_Work required_: Lines with "yellow" in the records below: say how many there are, and add nothing.

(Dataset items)
■ ■ ■ ■ ■ ■ ■

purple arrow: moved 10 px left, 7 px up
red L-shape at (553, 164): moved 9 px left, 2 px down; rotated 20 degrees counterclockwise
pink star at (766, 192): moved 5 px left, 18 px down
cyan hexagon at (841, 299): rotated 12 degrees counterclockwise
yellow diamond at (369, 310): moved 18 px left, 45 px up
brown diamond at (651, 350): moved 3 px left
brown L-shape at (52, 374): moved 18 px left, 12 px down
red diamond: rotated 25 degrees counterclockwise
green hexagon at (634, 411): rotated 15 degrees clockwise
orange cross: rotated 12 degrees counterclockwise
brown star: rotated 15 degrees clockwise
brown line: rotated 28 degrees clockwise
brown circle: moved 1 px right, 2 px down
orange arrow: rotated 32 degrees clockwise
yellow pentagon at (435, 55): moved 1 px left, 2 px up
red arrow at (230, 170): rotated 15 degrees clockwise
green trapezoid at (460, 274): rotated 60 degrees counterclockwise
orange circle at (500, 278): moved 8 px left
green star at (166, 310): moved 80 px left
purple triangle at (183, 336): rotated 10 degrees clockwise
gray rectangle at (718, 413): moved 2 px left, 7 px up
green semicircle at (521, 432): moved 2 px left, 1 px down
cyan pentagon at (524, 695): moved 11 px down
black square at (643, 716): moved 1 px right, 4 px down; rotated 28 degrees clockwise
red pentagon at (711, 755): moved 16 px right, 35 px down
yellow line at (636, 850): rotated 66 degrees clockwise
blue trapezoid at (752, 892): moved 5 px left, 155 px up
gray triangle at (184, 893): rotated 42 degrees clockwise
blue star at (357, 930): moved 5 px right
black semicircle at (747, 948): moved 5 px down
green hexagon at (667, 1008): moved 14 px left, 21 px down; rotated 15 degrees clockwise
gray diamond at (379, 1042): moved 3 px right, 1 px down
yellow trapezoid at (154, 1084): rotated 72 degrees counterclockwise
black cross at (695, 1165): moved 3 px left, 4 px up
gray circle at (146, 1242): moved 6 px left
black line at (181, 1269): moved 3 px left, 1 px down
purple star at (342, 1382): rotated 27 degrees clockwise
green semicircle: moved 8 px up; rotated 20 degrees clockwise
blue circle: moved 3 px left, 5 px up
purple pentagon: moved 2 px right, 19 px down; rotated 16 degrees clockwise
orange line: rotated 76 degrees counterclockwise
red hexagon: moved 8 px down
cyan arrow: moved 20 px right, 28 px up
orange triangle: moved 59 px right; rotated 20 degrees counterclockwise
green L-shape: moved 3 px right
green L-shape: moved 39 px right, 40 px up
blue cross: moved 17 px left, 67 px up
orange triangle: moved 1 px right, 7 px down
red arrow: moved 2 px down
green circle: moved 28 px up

■ ■ ■ ■ ■ ■ ■

_Written solution_: 4